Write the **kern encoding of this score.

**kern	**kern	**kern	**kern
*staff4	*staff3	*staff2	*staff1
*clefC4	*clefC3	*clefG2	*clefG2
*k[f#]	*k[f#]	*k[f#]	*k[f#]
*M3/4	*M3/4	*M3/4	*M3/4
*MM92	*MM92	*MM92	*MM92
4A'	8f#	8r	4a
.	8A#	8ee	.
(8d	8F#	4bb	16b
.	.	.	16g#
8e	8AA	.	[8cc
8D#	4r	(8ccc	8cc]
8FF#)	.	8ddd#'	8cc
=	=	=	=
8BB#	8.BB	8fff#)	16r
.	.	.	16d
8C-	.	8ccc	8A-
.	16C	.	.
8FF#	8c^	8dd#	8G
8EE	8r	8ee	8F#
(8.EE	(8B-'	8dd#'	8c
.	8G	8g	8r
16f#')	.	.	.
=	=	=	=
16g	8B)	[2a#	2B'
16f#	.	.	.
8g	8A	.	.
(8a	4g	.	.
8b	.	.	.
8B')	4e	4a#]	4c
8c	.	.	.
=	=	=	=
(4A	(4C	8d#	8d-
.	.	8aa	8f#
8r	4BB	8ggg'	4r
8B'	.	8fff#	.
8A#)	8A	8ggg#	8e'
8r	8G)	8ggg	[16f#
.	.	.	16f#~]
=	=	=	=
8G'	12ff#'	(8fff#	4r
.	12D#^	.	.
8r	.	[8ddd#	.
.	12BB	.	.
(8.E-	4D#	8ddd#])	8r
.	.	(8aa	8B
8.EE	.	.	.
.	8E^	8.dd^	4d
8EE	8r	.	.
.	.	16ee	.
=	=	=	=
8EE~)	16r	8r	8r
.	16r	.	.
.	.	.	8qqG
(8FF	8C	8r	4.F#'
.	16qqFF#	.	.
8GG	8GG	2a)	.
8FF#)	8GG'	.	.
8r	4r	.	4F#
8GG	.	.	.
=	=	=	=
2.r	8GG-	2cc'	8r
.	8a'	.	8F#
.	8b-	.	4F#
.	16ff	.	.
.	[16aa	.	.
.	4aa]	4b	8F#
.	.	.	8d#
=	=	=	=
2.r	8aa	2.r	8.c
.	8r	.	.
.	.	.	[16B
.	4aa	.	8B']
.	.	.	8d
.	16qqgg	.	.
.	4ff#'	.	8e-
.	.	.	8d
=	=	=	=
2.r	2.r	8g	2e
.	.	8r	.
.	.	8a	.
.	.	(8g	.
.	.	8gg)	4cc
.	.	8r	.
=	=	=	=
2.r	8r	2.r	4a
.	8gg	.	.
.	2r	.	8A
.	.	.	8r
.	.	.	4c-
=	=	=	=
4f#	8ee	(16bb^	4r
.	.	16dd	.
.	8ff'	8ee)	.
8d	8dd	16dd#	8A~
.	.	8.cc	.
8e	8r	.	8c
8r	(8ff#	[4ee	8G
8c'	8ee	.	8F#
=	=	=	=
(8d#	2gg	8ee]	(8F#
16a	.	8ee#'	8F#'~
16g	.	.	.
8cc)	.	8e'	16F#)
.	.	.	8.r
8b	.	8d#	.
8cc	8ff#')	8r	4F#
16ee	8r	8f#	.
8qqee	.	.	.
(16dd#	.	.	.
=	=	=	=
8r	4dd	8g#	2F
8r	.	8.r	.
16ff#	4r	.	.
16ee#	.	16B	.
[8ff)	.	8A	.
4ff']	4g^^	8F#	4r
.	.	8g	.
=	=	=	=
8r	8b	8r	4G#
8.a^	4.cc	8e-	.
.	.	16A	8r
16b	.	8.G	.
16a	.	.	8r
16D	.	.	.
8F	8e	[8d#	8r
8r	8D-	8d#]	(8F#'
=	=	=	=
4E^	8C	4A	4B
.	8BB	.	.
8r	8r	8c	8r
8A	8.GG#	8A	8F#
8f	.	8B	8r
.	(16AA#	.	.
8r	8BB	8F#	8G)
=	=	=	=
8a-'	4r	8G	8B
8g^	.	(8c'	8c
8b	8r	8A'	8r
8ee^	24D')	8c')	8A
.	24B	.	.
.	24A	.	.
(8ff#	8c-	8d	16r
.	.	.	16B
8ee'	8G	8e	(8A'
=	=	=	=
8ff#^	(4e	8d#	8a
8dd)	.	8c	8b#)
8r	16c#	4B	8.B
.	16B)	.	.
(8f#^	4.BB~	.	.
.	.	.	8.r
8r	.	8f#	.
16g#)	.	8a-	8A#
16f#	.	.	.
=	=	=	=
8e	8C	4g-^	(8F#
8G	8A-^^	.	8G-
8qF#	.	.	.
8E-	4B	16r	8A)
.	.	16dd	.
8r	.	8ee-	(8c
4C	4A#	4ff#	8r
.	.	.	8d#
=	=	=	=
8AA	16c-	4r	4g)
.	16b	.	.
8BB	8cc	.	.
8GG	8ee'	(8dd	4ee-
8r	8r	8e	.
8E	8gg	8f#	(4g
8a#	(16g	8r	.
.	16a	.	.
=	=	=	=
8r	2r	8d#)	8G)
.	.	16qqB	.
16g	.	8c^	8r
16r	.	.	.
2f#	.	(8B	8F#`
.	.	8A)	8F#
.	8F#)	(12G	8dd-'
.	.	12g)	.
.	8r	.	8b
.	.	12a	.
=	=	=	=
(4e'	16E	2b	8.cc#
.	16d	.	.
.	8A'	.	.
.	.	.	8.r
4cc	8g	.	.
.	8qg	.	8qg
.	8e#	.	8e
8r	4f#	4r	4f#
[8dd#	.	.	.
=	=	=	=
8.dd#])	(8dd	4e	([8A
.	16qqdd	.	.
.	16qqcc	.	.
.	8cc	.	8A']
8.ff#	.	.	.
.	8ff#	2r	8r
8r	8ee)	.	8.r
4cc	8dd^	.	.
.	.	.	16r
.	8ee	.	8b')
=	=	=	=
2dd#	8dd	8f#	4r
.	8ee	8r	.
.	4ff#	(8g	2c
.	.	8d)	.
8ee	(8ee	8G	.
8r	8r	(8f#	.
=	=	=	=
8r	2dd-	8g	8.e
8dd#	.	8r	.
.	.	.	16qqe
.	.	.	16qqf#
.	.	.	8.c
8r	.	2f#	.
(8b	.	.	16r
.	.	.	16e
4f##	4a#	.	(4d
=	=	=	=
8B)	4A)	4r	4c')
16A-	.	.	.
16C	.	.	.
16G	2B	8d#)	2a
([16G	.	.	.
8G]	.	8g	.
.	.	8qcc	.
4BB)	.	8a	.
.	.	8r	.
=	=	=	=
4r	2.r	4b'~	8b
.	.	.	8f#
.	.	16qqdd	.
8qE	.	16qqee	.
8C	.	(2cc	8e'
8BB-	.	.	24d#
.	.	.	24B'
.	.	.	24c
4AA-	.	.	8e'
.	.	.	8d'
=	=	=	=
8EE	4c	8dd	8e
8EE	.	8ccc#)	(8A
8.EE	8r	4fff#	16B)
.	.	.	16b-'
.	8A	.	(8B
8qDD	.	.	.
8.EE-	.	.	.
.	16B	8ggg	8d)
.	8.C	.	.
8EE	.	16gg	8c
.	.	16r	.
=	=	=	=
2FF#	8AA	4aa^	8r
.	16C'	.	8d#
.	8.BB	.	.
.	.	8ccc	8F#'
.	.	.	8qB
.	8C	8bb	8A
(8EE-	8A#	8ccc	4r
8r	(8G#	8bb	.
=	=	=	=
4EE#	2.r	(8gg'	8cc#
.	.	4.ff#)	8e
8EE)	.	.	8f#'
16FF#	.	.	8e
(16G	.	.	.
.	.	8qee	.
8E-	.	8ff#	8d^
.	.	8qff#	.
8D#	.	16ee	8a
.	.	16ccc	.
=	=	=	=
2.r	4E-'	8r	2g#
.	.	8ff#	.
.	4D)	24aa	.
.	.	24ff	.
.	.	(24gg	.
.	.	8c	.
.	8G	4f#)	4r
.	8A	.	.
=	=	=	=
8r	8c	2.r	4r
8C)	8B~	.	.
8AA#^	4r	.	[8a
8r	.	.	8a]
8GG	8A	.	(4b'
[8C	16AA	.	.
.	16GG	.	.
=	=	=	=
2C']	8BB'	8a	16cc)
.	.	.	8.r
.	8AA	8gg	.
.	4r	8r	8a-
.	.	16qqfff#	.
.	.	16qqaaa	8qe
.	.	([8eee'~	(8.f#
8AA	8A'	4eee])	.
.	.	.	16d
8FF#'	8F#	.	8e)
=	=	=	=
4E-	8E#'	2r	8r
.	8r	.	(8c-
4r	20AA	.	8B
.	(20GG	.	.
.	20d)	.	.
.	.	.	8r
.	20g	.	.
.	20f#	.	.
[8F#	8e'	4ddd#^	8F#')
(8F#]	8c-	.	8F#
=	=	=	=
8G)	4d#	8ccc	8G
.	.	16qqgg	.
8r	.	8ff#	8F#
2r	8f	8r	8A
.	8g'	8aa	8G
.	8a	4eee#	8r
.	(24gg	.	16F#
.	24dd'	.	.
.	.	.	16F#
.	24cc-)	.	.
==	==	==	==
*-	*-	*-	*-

---

Exercise prompt
Copy out each line of the listing above that contains the string "kern". Treat uppercase and lowercase as different.

Written response
Write the **kern encoding of this score.
**kern	**kern	**kern	**kern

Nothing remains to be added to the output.